▶ [Requirement]: Quote exactly and only this range of lines in the data below: the line that holds "(358, 420) = (271, 325): orange" to the line that holds "(685, 269) = (471, 676): orange", both included.

▶ [Supplied records]:
──────────

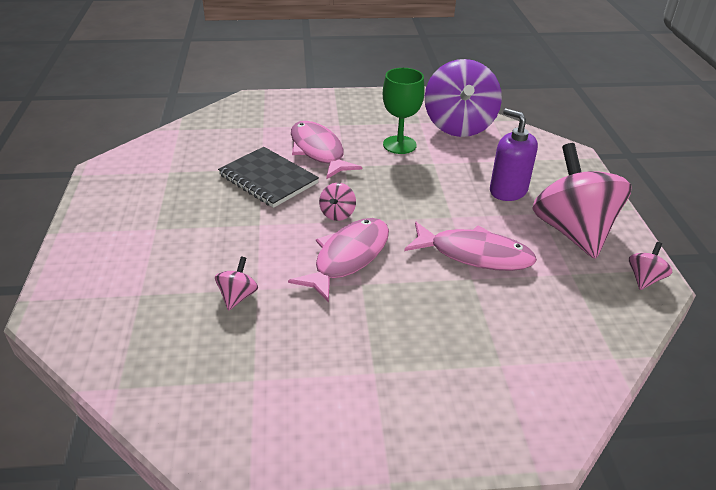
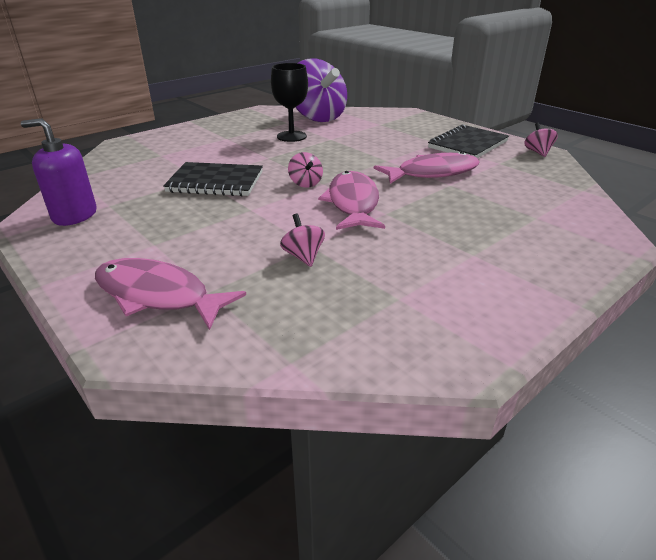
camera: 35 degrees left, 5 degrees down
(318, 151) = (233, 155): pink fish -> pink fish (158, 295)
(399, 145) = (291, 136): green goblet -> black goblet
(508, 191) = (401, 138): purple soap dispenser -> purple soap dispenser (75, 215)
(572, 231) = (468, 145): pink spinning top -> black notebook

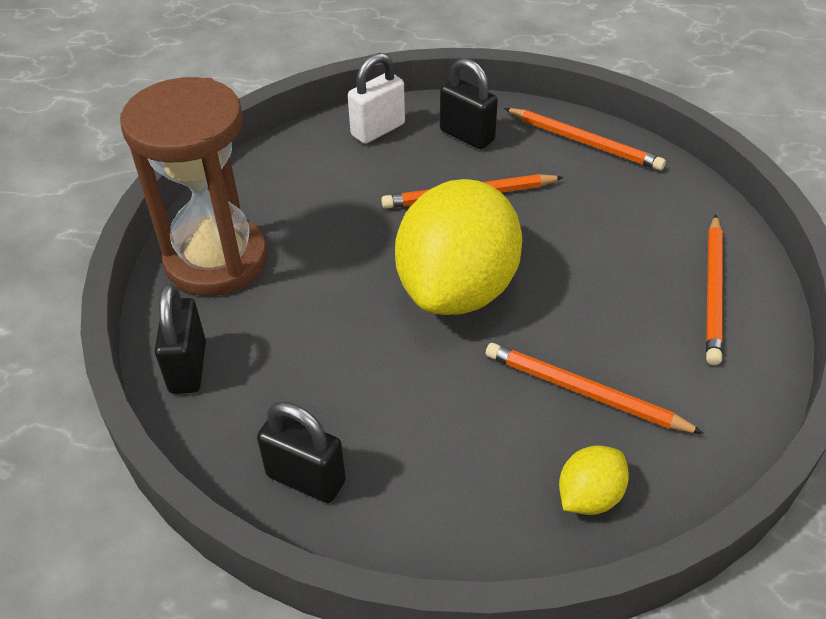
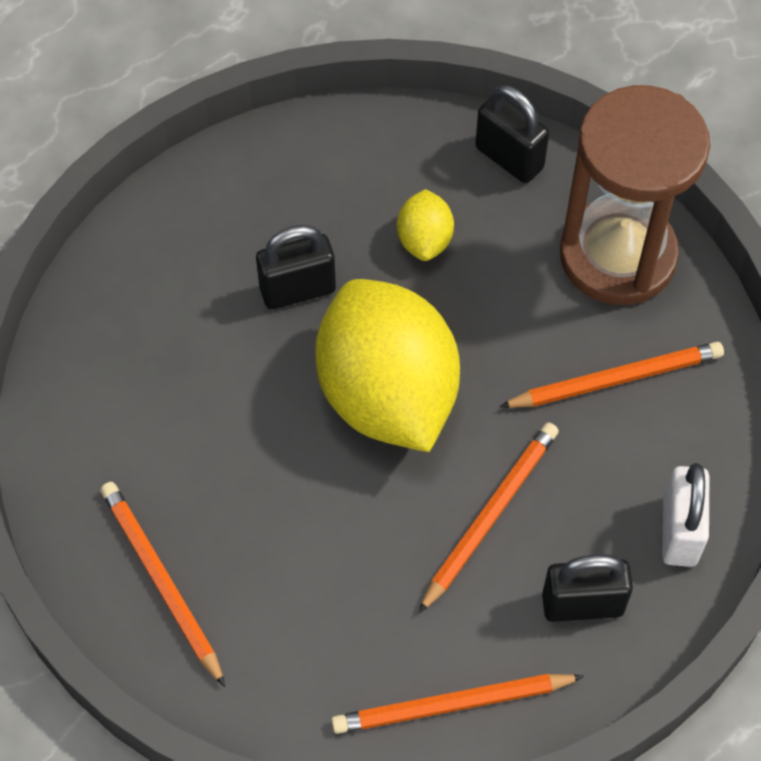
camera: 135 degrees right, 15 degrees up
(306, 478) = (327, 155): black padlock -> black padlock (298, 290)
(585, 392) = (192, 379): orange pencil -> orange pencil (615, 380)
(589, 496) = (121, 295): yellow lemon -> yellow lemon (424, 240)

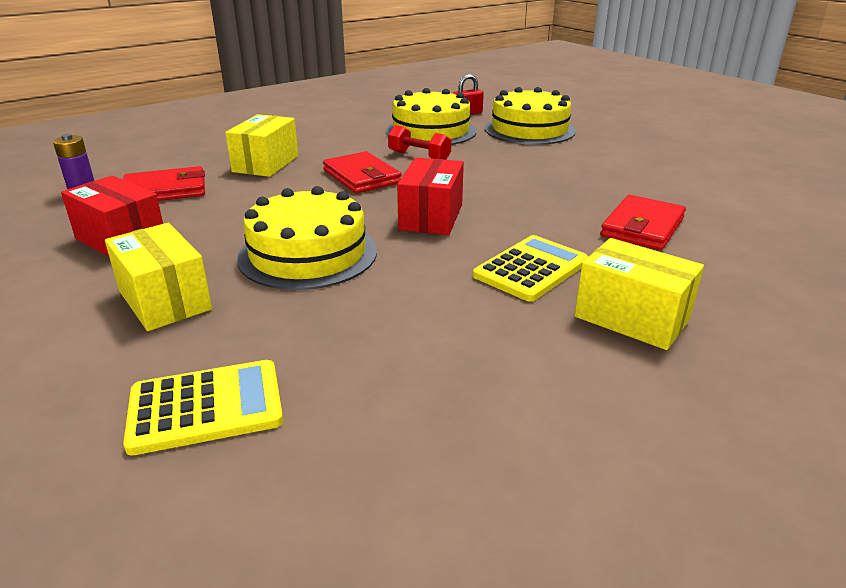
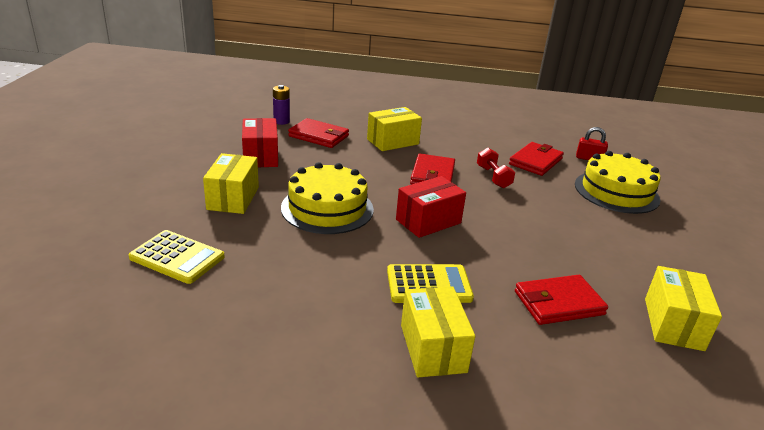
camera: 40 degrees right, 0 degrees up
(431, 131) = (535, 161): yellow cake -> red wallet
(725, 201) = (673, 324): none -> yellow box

──────────

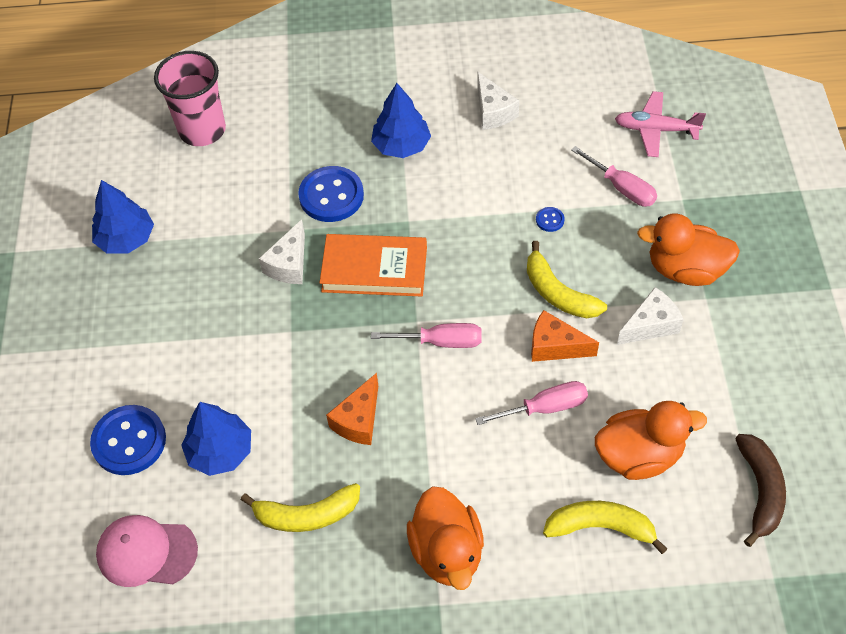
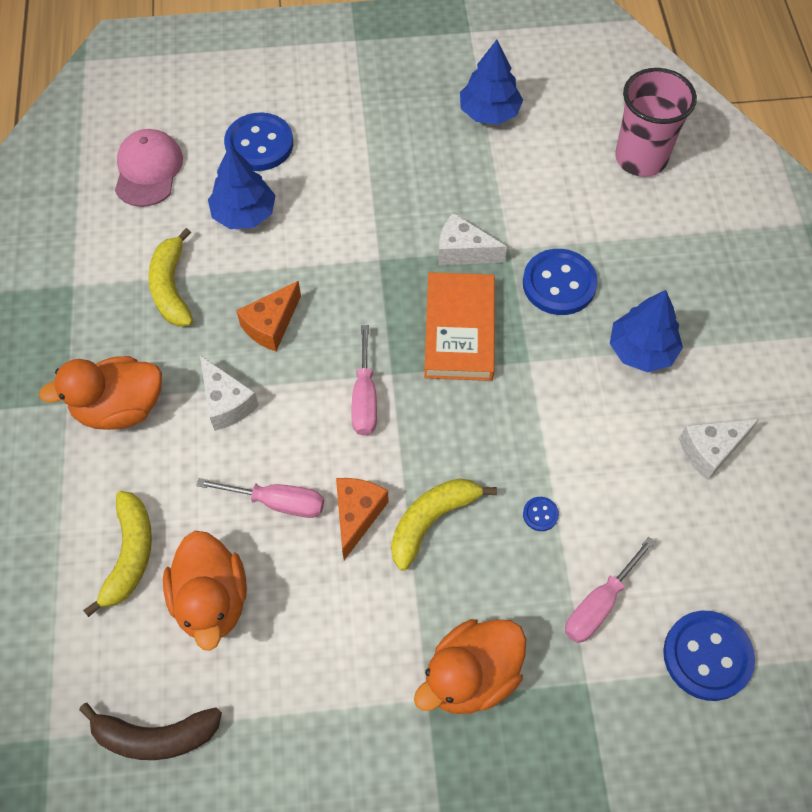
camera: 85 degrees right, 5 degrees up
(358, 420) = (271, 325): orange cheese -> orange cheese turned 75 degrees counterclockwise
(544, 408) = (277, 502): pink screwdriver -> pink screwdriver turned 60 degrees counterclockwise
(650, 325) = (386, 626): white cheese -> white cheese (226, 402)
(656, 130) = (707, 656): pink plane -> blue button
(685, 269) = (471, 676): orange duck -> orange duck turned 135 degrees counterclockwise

──────────

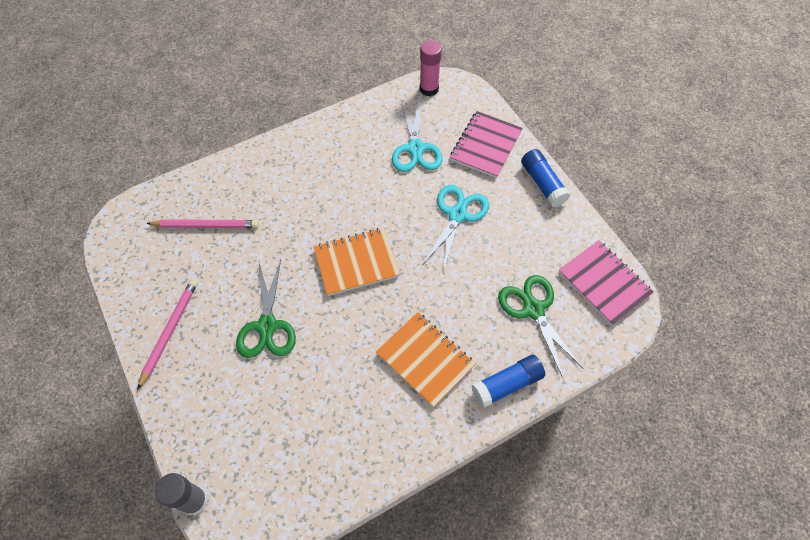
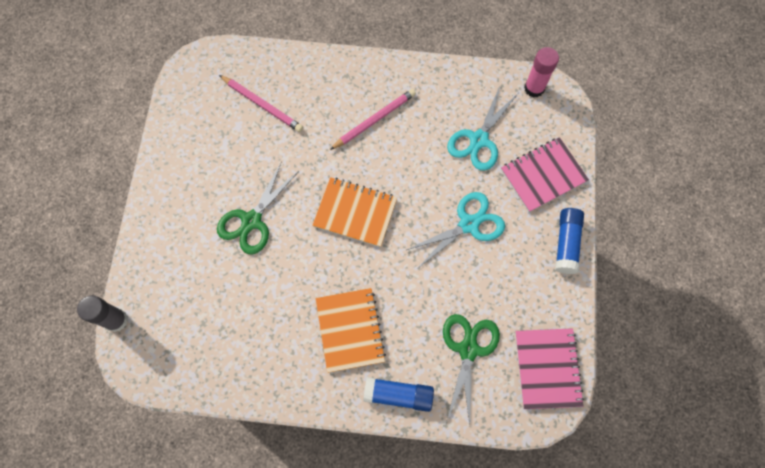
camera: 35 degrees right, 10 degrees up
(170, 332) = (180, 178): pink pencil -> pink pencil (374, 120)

──────────

▶ [Task result]:
(358, 420) = (271, 325): orange cheese -> orange cheese turned 75 degrees counterclockwise
(544, 408) = (277, 502): pink screwdriver -> pink screwdriver turned 60 degrees counterclockwise
(650, 325) = (386, 626): white cheese -> white cheese (226, 402)
(656, 130) = (707, 656): pink plane -> blue button
(685, 269) = (471, 676): orange duck -> orange duck turned 135 degrees counterclockwise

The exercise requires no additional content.